**Work order**: Please find the lines in the entries below that contain the word "MATRIX", and copy each one.

**Recorded information**:
*** Block opens ***

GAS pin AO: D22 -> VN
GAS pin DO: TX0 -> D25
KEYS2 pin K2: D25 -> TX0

*** Block closes ***
*** Block opens ***

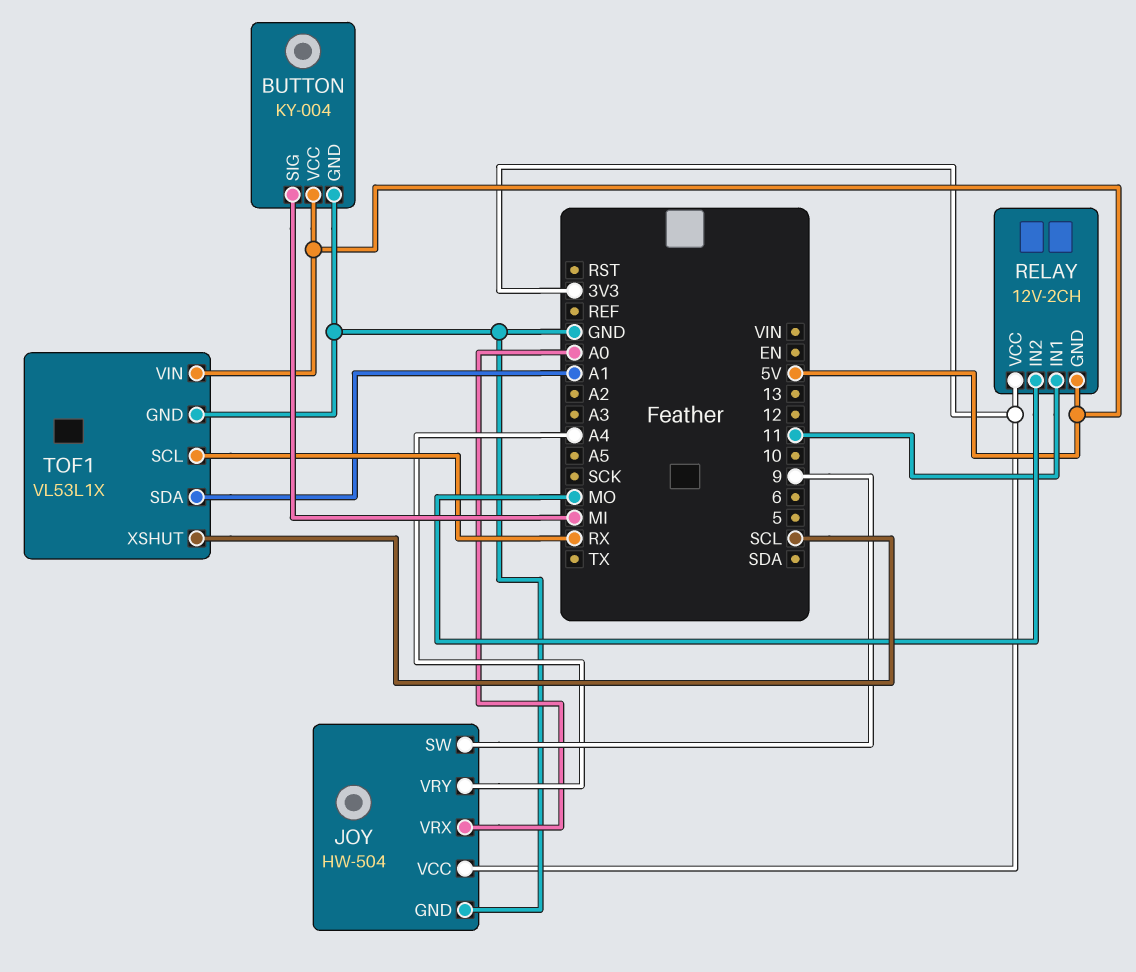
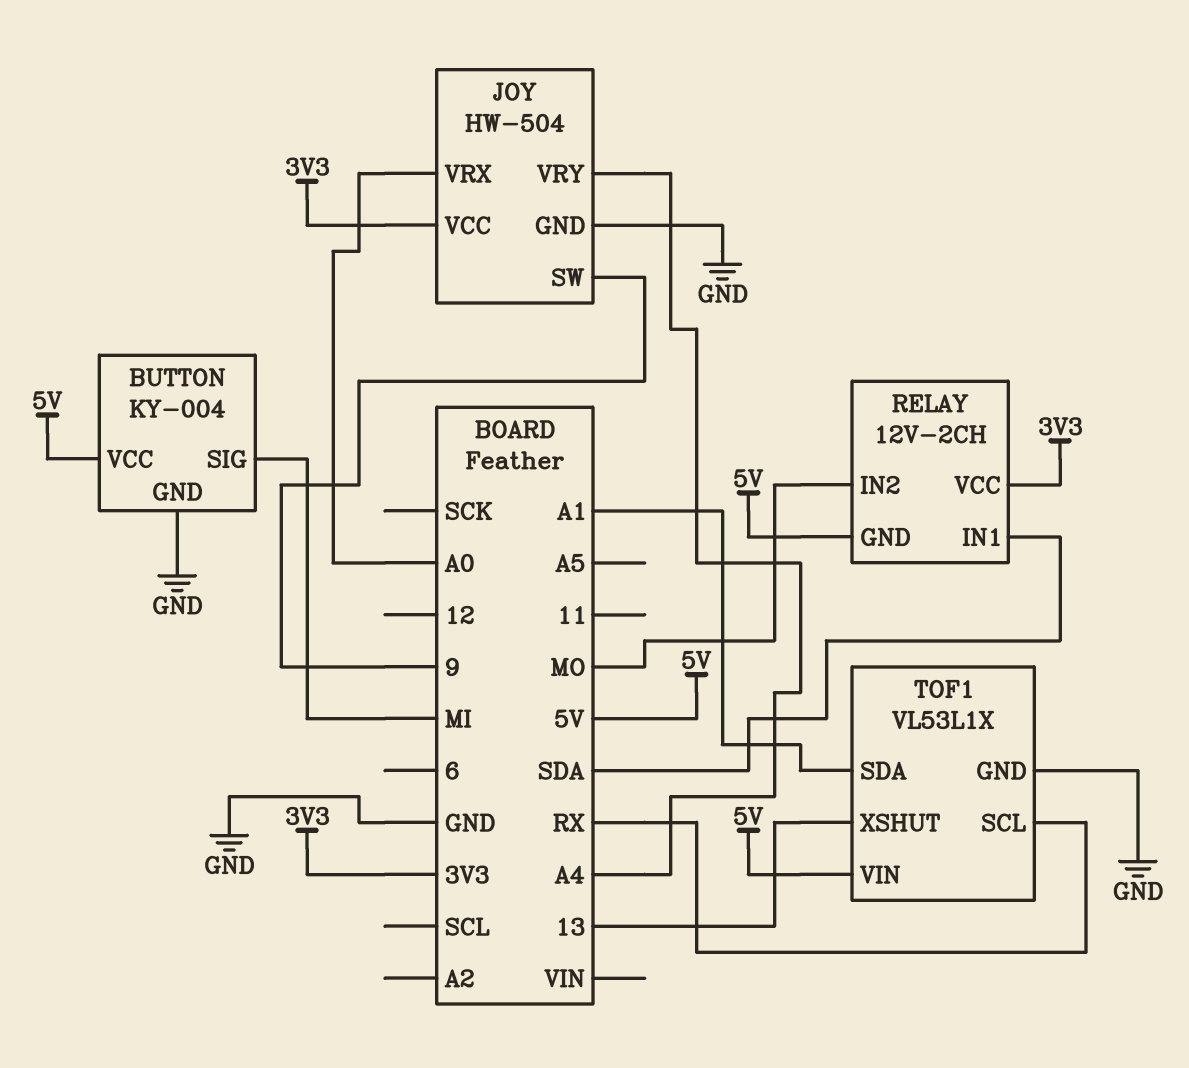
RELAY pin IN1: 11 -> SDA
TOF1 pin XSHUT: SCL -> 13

*** Block closes ***
*** Block opens ***

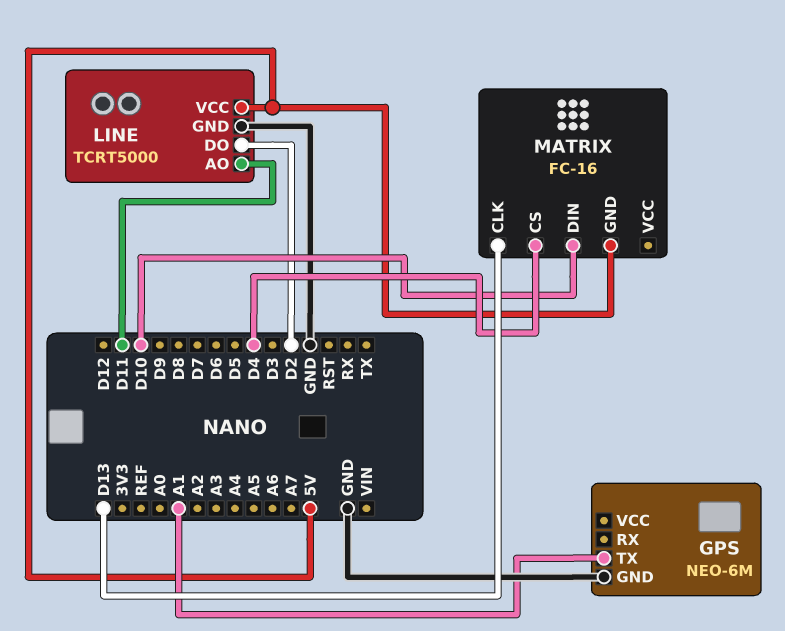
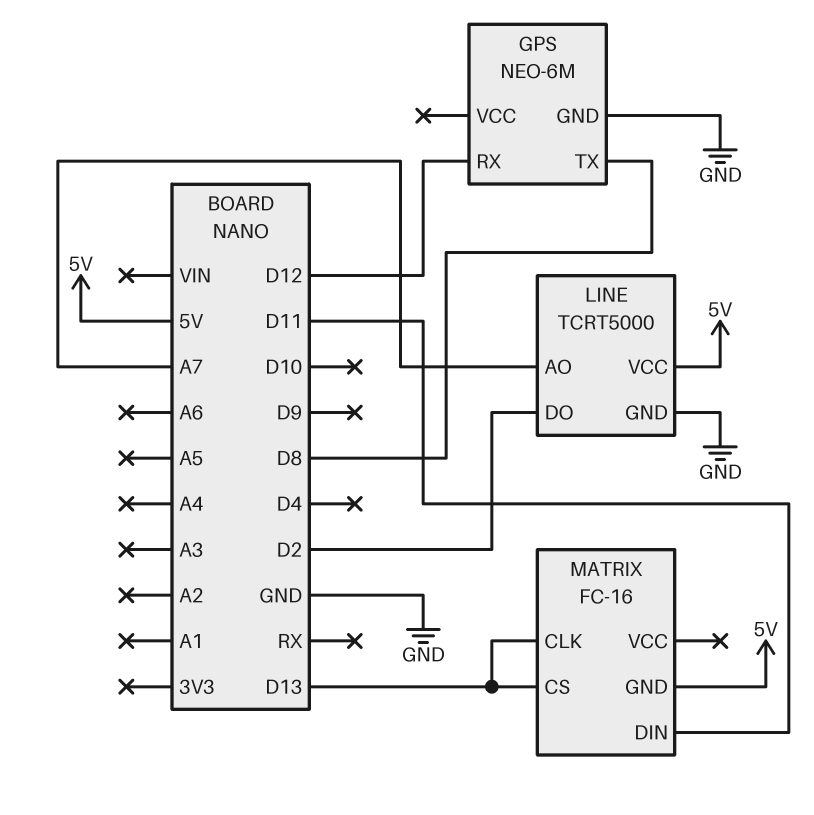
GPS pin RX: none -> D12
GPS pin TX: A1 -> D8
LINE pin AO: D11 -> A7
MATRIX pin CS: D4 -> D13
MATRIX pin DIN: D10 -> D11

*** Block closes ***

**Answer area**:
MATRIX pin CS: D4 -> D13
MATRIX pin DIN: D10 -> D11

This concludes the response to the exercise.